(WHAT THE TASK REQUIRES) The following data has a line with "R1: 1k (+3V3, U1/NRST)" and a line with "R4: 47k (GND, U2/PROG) -> 47k (3V3, U2/PROG)". Write out exactly those lines and all the lines between them.
*** SOURCE MATERIAL
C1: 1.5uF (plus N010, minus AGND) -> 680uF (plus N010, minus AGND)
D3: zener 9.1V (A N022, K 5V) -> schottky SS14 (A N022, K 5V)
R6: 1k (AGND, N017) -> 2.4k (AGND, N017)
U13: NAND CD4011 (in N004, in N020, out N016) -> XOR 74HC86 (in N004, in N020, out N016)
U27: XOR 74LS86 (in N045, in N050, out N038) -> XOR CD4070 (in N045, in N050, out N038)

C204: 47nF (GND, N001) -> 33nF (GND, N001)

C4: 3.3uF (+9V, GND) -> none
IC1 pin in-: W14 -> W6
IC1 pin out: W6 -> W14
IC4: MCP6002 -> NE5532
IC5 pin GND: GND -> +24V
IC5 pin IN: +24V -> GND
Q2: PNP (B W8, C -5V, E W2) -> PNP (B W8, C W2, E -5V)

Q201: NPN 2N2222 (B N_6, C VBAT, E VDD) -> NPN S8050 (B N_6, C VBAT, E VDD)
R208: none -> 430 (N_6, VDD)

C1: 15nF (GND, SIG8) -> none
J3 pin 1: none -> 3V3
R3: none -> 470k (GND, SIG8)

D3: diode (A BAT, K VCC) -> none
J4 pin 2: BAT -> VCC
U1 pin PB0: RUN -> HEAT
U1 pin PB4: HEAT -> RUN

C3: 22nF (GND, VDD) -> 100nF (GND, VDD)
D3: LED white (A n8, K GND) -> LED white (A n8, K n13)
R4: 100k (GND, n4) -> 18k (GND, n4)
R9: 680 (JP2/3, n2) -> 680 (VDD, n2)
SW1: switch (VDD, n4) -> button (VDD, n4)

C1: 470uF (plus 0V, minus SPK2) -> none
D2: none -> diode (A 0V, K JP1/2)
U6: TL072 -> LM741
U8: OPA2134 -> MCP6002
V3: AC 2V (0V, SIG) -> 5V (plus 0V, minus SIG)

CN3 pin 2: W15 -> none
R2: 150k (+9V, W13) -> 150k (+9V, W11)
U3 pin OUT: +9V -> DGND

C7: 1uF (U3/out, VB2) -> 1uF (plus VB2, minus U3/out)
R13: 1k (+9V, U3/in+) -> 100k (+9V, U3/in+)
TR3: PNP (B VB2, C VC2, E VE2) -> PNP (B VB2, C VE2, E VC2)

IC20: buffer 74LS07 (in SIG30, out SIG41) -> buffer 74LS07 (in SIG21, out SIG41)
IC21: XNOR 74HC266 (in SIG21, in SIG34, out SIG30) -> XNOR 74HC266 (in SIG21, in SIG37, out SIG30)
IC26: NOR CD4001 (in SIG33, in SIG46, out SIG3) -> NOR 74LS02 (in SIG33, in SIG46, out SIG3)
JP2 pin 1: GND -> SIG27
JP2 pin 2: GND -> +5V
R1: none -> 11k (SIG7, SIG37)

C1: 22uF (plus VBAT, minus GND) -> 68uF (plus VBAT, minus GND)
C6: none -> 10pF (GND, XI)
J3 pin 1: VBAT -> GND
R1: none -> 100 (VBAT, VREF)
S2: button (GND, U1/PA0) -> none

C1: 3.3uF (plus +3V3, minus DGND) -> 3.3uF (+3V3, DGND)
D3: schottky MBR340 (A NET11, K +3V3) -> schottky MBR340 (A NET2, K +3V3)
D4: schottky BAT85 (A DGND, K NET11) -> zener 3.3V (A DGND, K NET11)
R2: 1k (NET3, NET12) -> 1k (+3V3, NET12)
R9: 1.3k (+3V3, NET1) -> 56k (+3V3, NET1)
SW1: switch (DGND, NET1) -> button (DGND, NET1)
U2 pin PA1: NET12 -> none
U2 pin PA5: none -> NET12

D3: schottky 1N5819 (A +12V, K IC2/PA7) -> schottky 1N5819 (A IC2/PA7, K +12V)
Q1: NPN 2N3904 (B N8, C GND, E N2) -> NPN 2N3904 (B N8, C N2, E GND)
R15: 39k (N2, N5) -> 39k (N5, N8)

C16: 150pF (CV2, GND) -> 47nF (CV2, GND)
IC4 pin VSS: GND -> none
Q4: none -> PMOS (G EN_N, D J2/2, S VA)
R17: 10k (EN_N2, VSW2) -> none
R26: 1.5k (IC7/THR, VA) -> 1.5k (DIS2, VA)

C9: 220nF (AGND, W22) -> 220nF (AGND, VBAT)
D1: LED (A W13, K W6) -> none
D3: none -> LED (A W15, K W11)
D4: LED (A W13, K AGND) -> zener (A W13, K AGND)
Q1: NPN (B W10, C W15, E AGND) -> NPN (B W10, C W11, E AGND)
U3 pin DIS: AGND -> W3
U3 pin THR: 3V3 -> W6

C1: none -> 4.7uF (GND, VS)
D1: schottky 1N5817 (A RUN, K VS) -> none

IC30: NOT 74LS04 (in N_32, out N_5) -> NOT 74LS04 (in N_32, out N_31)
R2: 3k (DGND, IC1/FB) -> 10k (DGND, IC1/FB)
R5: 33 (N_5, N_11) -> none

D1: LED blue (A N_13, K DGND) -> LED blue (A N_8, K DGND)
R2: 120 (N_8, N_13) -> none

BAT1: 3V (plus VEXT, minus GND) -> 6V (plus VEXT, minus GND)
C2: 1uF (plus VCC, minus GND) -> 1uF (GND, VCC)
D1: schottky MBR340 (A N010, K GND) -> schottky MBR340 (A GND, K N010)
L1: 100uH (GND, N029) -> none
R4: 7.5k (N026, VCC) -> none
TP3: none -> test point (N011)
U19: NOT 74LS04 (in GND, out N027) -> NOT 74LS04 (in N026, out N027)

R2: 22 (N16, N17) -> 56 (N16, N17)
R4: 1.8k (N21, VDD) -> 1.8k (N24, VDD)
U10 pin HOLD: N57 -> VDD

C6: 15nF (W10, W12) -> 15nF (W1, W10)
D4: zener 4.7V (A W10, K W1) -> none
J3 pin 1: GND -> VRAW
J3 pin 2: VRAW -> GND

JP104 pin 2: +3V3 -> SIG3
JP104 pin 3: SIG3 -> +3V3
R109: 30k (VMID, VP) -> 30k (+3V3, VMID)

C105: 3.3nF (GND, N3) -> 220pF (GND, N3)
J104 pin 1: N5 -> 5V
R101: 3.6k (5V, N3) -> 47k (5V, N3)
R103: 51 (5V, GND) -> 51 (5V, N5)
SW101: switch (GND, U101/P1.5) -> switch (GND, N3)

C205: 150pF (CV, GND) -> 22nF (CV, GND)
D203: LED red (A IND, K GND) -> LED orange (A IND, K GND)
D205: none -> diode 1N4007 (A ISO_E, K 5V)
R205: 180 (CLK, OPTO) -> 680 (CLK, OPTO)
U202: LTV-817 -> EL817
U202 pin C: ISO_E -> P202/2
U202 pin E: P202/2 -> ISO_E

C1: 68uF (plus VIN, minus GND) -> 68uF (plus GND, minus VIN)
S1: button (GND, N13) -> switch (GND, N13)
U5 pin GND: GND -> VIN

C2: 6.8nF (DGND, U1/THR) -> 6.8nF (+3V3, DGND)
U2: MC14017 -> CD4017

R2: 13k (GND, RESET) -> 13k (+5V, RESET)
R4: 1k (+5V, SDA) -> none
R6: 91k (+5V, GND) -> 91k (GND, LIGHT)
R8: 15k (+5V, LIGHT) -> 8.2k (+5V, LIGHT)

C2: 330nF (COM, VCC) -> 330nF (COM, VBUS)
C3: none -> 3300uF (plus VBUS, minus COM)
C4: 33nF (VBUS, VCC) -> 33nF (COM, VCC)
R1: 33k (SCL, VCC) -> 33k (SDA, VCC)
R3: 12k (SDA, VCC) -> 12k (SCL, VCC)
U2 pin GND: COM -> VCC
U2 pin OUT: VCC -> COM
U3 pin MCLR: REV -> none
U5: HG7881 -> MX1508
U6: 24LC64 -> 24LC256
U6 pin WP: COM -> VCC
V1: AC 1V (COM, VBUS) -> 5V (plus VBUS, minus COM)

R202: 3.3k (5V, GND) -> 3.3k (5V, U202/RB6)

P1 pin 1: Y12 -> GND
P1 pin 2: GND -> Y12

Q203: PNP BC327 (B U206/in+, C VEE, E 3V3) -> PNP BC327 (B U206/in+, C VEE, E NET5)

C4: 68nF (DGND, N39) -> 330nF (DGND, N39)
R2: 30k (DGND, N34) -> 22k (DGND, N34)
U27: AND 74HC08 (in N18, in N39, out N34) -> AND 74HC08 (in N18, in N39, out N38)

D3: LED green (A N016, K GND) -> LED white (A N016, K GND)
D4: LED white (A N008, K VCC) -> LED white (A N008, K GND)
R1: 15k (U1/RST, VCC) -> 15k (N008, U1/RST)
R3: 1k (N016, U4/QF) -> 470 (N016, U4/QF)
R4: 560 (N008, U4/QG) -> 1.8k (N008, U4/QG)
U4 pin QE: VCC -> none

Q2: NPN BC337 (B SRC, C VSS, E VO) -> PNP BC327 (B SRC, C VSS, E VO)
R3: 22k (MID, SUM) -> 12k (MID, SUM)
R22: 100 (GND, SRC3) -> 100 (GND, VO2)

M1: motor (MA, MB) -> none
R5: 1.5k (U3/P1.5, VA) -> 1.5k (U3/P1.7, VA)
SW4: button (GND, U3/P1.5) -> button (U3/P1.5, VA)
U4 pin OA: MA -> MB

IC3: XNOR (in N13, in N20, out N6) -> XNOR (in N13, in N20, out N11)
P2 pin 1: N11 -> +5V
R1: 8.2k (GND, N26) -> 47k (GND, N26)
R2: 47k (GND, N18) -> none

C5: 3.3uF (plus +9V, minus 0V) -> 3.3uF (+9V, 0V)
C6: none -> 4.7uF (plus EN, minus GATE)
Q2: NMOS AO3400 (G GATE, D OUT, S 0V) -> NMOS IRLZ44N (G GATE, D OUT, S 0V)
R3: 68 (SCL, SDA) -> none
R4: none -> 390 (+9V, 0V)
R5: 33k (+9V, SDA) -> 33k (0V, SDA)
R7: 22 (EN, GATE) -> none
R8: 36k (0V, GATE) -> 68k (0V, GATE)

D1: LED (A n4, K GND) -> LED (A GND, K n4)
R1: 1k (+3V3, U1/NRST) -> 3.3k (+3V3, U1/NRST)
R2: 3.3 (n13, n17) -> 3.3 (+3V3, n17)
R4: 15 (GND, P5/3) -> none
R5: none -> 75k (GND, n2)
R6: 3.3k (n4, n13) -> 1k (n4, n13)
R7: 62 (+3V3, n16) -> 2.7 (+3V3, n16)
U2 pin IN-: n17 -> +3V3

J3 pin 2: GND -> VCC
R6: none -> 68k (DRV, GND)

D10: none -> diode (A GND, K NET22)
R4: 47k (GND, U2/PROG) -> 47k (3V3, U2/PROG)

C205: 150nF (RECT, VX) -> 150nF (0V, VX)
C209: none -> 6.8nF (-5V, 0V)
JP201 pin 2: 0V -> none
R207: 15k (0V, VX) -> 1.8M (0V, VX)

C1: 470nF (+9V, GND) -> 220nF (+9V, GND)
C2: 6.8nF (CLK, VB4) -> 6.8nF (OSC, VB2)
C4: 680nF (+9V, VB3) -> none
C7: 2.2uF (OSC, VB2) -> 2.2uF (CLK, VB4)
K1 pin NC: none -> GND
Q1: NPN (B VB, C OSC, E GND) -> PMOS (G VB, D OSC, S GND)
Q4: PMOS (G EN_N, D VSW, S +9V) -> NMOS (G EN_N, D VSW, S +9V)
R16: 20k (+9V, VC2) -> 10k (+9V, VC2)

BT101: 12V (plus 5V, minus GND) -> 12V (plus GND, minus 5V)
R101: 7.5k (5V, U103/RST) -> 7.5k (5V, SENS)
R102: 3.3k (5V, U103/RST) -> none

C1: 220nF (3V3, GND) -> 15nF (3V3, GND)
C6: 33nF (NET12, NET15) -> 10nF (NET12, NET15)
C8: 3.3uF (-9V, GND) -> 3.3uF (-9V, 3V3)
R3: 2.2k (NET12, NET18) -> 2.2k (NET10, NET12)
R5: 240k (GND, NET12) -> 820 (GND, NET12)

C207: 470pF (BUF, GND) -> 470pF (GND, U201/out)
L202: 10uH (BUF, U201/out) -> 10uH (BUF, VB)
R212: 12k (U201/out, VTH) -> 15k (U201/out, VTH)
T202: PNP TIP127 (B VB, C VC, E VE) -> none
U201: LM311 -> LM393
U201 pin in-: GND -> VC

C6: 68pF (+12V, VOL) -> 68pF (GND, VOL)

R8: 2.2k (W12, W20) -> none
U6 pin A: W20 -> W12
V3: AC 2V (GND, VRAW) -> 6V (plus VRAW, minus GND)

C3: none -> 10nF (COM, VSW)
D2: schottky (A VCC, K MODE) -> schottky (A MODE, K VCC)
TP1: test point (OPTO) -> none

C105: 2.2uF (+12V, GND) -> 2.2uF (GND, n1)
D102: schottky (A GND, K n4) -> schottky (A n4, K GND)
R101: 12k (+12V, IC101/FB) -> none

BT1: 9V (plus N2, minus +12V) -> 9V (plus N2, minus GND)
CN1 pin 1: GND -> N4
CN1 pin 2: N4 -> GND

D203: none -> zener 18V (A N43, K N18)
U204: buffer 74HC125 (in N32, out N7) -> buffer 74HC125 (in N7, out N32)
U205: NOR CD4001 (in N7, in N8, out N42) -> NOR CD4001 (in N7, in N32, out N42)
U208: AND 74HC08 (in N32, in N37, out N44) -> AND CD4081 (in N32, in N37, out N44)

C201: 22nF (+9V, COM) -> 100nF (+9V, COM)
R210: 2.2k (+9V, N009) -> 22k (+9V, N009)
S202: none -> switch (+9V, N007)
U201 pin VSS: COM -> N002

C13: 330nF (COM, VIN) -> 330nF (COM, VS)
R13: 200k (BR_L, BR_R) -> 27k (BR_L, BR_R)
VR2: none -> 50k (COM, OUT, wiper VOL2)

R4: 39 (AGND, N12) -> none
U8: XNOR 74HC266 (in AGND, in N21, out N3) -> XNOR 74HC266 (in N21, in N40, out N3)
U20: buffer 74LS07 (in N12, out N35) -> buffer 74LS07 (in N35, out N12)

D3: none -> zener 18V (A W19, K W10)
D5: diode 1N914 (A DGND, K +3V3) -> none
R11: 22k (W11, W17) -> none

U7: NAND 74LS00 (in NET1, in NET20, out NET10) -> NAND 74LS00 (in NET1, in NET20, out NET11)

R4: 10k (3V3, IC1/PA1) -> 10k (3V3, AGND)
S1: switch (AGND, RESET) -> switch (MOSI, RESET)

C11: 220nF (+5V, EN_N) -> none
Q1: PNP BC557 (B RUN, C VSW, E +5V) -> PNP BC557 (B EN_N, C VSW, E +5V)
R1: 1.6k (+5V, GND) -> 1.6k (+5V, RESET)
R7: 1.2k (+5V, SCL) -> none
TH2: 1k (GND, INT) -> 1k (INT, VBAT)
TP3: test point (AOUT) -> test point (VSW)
******
(EXERCISE ANSWER)
R1: 1k (+3V3, U1/NRST) -> 3.3k (+3V3, U1/NRST)
R2: 3.3 (n13, n17) -> 3.3 (+3V3, n17)
R4: 15 (GND, P5/3) -> none
R5: none -> 75k (GND, n2)
R6: 3.3k (n4, n13) -> 1k (n4, n13)
R7: 62 (+3V3, n16) -> 2.7 (+3V3, n16)
U2 pin IN-: n17 -> +3V3

J3 pin 2: GND -> VCC
R6: none -> 68k (DRV, GND)

D10: none -> diode (A GND, K NET22)
R4: 47k (GND, U2/PROG) -> 47k (3V3, U2/PROG)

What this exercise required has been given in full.